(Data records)
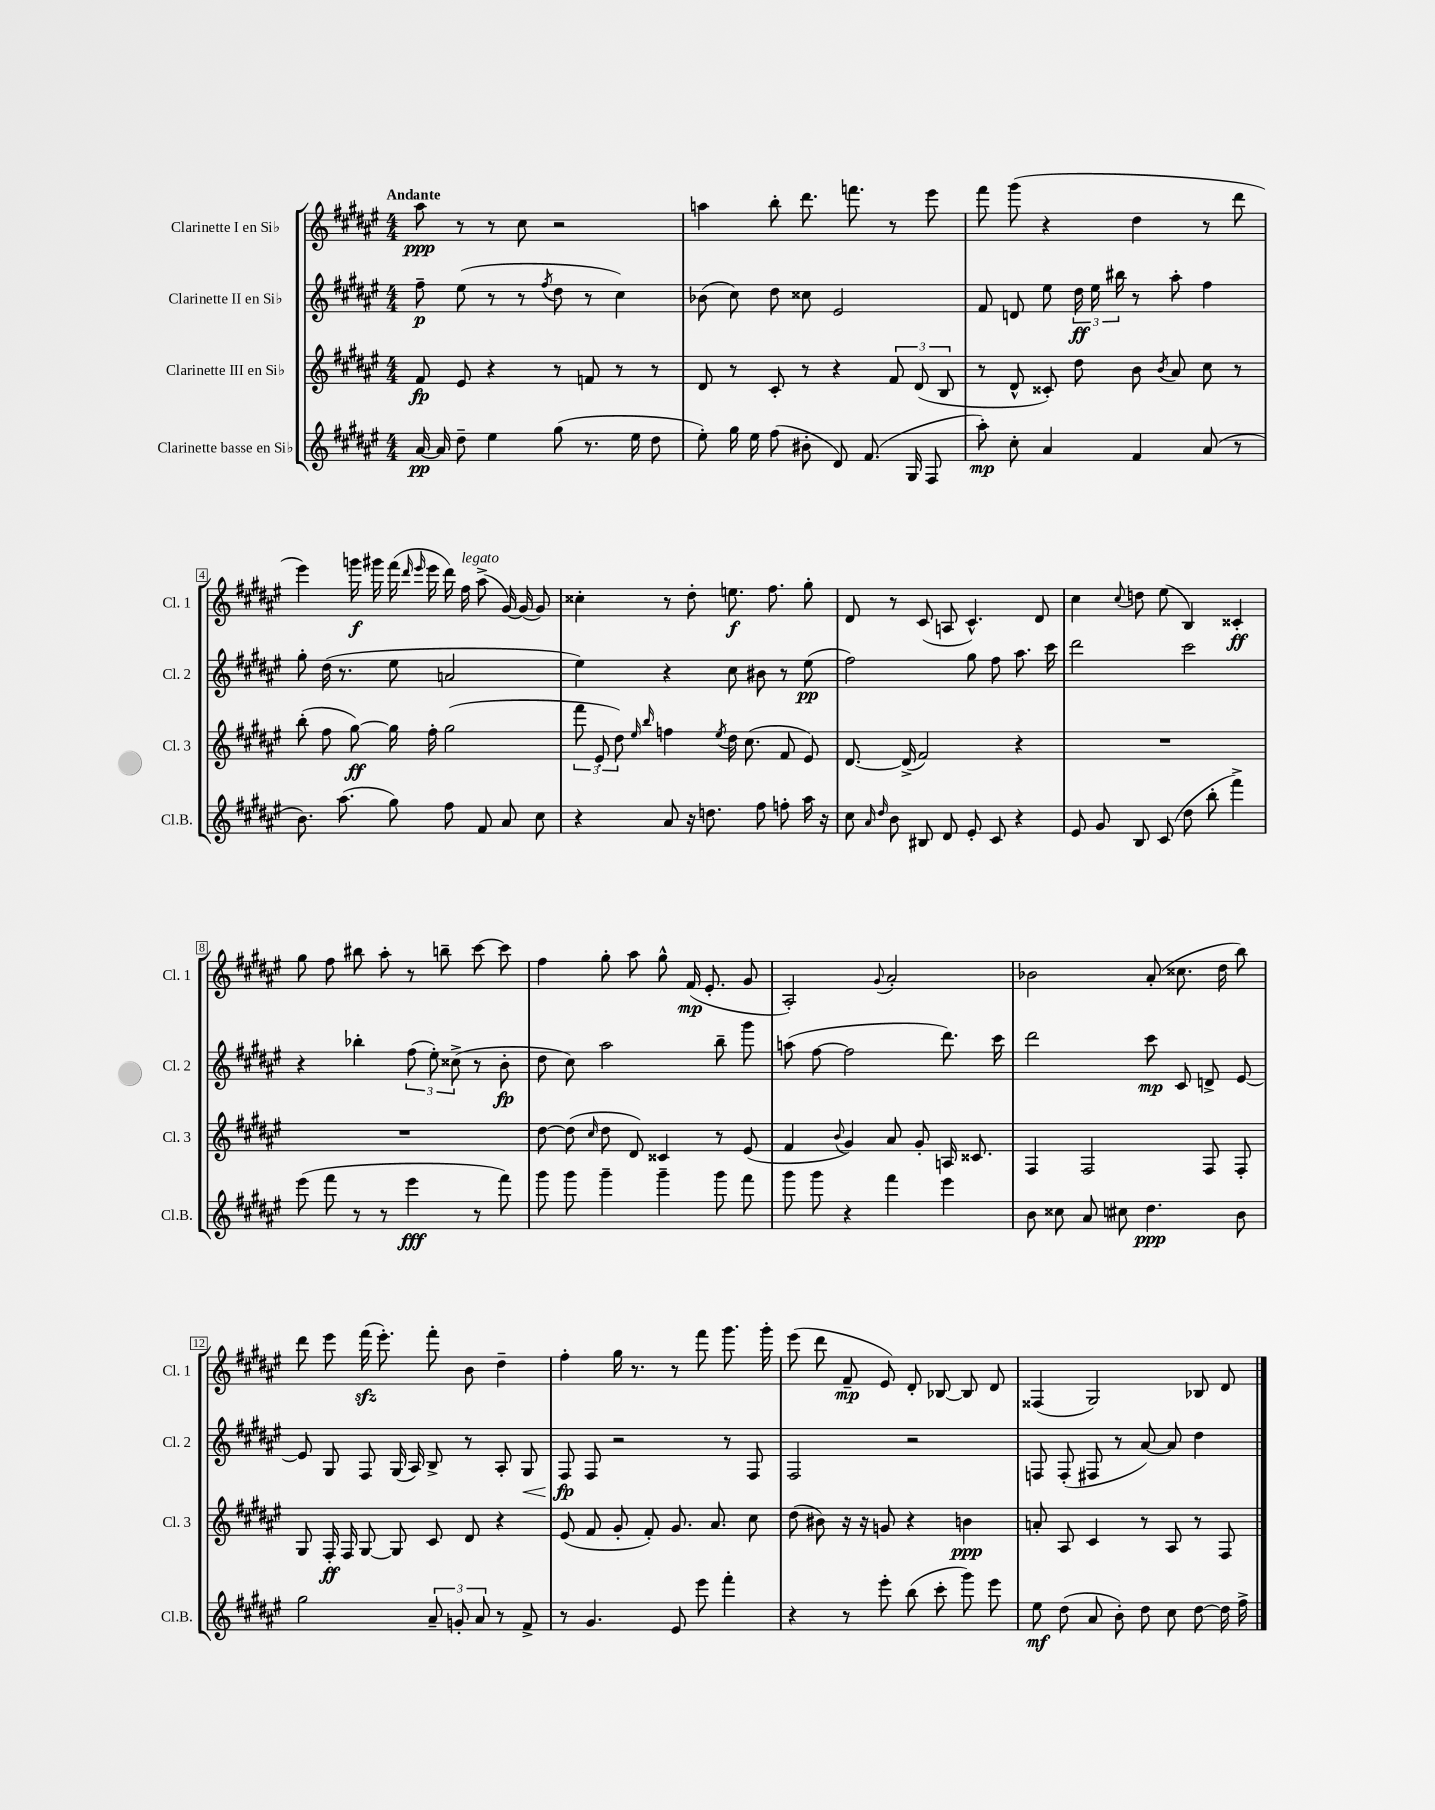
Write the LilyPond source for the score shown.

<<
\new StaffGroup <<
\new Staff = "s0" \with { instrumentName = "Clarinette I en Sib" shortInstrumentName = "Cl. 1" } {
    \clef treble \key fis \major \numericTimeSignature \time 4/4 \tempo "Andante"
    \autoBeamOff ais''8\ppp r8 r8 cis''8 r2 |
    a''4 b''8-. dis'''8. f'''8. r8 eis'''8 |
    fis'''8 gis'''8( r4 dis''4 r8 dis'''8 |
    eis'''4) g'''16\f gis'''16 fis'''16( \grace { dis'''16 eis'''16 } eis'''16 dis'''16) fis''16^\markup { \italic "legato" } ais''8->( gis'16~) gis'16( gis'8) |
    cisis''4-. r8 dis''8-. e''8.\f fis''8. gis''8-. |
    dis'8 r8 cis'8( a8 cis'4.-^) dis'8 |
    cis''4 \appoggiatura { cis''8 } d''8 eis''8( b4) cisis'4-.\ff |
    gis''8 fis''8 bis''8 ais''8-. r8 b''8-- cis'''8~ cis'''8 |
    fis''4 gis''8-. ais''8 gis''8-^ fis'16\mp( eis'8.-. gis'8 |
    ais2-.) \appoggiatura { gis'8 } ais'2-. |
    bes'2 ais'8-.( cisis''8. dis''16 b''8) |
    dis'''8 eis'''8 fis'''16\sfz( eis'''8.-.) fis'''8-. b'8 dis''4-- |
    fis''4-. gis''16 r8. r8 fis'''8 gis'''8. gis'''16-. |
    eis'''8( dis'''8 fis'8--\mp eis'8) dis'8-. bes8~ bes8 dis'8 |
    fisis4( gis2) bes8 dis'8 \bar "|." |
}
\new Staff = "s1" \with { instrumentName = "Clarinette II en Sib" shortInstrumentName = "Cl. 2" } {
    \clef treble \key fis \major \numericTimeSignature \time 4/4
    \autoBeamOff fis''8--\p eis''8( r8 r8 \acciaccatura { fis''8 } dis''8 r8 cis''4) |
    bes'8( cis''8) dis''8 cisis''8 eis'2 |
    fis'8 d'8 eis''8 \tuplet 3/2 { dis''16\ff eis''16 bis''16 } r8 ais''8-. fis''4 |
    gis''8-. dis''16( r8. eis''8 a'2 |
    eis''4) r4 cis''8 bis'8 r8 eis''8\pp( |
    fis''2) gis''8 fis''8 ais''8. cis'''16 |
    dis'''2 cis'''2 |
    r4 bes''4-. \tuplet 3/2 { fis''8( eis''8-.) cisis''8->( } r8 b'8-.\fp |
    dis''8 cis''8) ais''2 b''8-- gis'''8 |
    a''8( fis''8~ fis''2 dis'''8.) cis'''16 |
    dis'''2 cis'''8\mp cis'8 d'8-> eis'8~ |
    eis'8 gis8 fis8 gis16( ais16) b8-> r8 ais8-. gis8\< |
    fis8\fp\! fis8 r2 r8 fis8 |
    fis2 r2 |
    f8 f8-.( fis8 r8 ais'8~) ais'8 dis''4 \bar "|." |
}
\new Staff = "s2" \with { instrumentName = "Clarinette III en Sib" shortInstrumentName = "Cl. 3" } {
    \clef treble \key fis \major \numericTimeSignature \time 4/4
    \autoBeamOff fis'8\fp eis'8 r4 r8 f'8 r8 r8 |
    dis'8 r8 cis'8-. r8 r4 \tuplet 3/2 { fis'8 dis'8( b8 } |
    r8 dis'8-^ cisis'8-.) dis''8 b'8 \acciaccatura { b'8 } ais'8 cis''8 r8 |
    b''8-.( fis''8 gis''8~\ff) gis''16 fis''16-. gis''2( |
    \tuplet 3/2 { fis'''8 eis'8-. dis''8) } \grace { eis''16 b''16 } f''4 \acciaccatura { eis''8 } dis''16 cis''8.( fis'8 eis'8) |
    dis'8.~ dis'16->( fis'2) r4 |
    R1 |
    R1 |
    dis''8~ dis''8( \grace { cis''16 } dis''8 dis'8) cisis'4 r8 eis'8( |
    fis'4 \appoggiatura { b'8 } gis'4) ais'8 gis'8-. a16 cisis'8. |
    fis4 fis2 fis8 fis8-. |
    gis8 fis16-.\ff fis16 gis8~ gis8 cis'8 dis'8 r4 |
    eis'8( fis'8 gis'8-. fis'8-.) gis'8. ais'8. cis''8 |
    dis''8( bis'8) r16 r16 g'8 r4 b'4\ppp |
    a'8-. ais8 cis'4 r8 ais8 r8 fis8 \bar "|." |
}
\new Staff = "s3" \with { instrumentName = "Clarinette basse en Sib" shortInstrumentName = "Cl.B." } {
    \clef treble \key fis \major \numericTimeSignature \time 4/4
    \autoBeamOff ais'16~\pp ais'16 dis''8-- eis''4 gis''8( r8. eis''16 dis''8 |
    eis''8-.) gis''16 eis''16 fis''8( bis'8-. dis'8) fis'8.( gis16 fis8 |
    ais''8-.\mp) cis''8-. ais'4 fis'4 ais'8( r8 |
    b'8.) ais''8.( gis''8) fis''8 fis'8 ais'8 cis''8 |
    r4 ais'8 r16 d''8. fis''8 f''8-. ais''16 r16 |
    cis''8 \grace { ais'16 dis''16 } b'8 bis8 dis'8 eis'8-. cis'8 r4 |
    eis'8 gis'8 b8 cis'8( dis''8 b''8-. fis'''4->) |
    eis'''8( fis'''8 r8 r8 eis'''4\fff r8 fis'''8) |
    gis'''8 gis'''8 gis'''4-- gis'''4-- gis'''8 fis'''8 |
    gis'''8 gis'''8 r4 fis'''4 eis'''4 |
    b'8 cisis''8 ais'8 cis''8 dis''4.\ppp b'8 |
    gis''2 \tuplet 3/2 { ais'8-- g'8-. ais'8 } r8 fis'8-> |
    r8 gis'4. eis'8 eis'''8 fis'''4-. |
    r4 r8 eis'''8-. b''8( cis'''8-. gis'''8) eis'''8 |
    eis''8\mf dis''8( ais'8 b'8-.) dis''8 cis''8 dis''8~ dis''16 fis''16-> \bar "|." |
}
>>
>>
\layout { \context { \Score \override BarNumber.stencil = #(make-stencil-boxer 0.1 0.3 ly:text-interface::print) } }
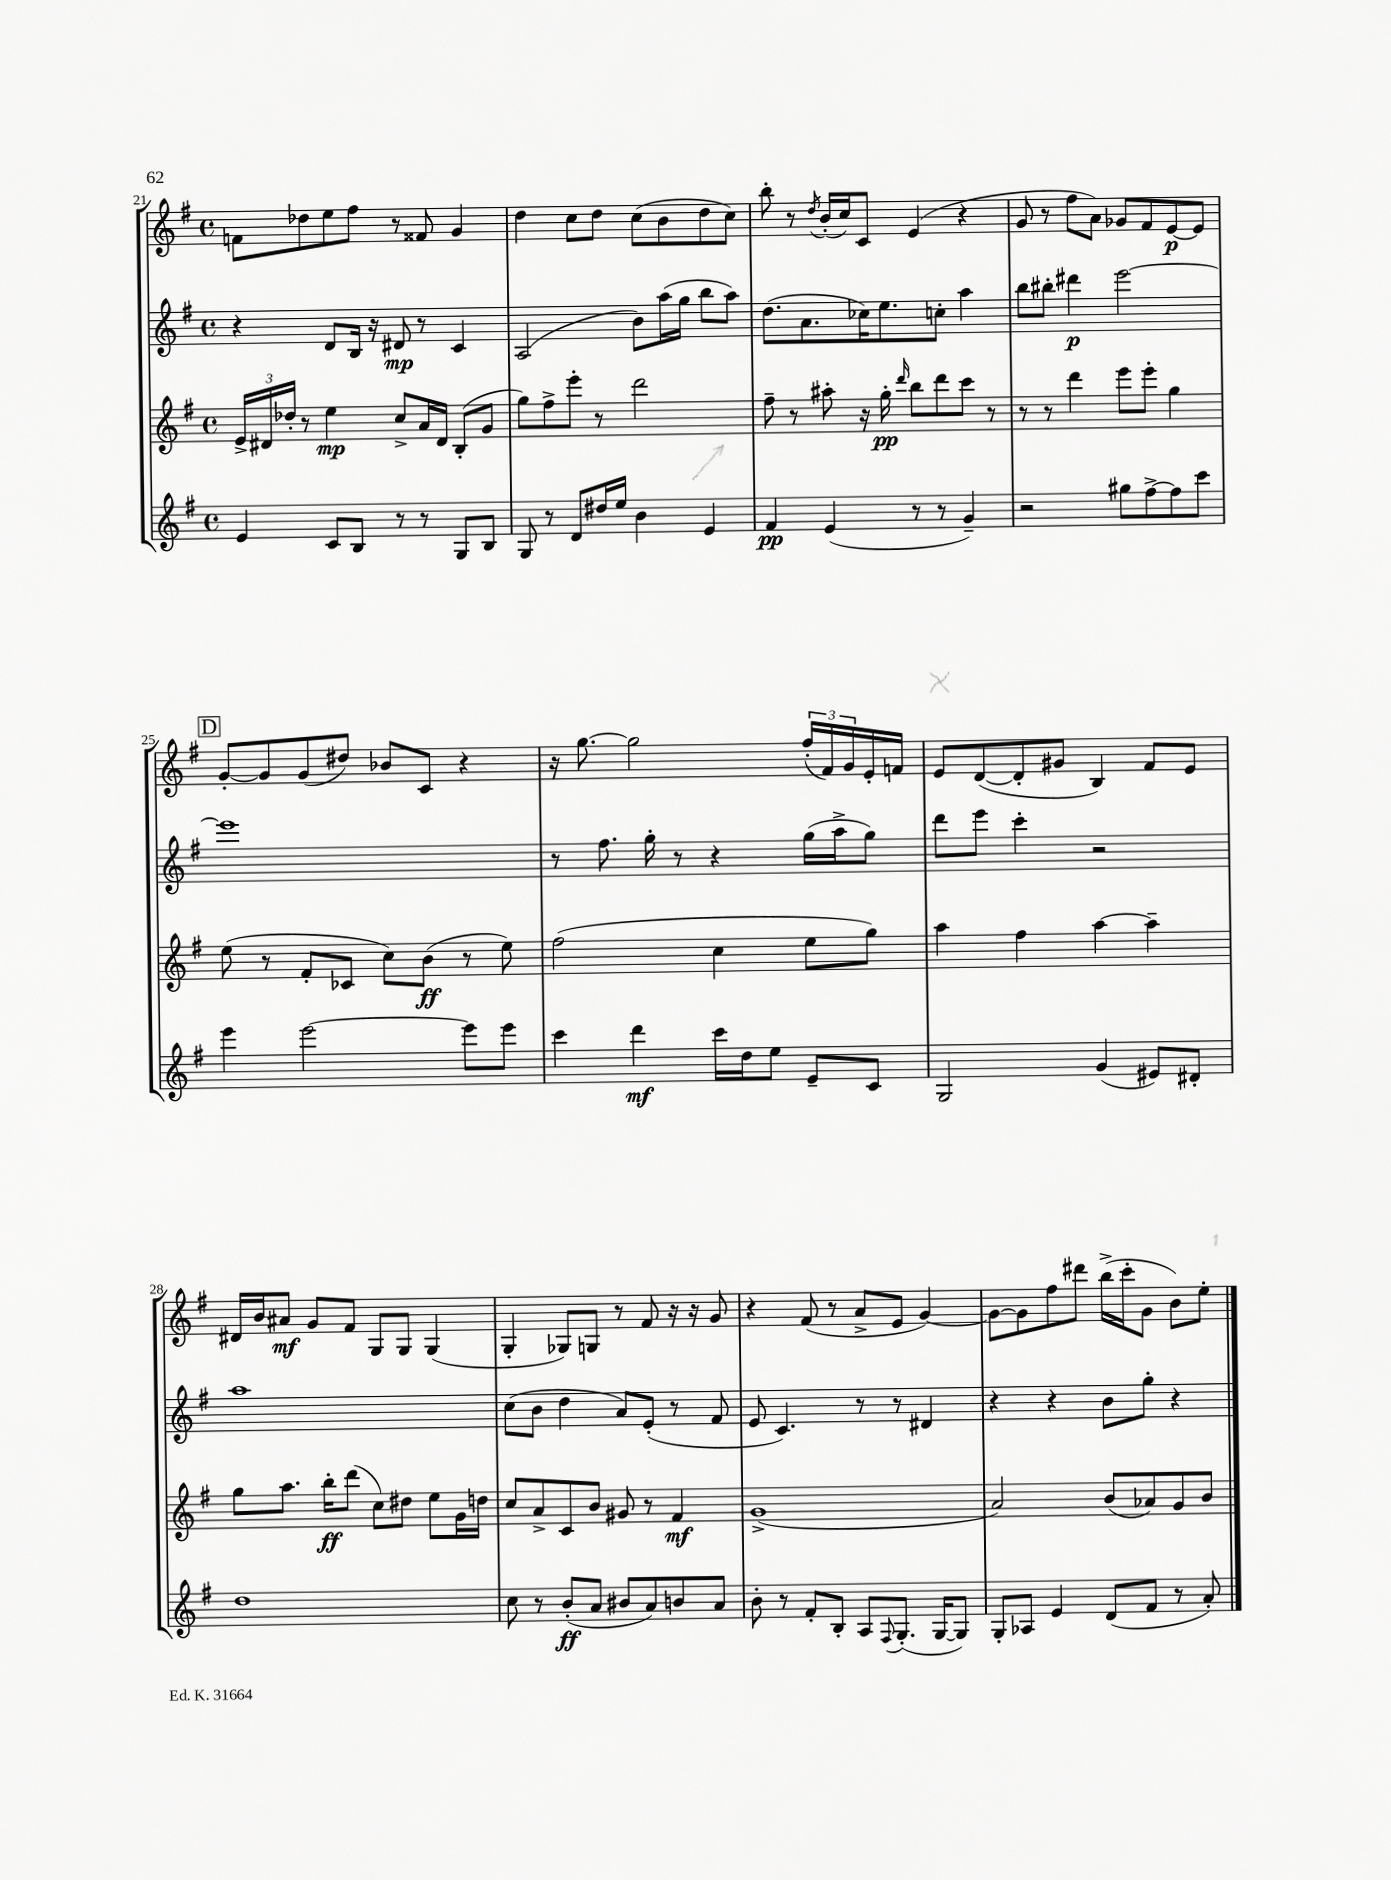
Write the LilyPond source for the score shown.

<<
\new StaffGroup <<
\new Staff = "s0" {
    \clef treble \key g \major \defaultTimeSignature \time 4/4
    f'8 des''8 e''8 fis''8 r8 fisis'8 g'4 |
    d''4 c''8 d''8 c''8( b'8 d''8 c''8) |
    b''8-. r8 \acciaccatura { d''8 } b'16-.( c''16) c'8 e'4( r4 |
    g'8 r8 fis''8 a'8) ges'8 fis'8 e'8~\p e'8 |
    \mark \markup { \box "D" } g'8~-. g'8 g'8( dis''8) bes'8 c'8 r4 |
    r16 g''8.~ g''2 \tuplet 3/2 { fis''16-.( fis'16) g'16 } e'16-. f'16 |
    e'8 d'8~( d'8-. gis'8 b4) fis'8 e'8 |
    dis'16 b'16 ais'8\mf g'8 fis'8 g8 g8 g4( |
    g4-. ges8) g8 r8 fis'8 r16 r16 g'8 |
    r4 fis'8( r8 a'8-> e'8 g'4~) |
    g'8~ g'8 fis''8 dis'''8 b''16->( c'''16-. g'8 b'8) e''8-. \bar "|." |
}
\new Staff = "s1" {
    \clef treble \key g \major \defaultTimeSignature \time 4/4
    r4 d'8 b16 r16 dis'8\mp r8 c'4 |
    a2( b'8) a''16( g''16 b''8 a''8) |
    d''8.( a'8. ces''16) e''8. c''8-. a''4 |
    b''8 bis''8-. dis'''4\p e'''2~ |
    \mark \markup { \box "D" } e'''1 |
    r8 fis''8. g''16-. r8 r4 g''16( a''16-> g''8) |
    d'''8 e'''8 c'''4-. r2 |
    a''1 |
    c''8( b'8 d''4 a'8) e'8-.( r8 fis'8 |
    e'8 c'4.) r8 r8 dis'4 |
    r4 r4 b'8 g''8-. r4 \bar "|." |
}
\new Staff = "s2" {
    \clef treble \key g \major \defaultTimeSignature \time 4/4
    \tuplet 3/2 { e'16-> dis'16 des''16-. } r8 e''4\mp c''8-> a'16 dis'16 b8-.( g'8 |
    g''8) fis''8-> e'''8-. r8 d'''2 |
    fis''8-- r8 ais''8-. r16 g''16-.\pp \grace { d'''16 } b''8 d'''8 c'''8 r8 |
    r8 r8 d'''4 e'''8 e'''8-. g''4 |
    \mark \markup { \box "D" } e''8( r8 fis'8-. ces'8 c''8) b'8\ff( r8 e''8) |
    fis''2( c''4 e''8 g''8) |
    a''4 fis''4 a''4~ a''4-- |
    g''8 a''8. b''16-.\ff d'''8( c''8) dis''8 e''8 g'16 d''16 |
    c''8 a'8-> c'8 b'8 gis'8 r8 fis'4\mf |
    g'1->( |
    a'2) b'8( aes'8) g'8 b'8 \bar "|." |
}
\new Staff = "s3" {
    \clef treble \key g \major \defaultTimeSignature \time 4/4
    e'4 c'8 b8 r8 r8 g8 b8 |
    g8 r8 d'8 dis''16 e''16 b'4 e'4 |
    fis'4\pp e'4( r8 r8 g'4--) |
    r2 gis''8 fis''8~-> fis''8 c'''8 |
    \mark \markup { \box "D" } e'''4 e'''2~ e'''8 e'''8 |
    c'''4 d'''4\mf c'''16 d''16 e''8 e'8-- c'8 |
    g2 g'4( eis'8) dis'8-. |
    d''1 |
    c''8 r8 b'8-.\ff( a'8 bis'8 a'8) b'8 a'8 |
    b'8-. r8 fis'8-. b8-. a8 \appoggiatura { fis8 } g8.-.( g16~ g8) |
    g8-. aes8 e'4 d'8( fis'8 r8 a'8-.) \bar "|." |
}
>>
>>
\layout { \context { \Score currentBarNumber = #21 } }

# EXERCISE INSTRUCTIONS
Please count the lines above that contain the string "markup", treating uppercase and lowercase as different, and give only the number.

# EXERCISE RESULT
5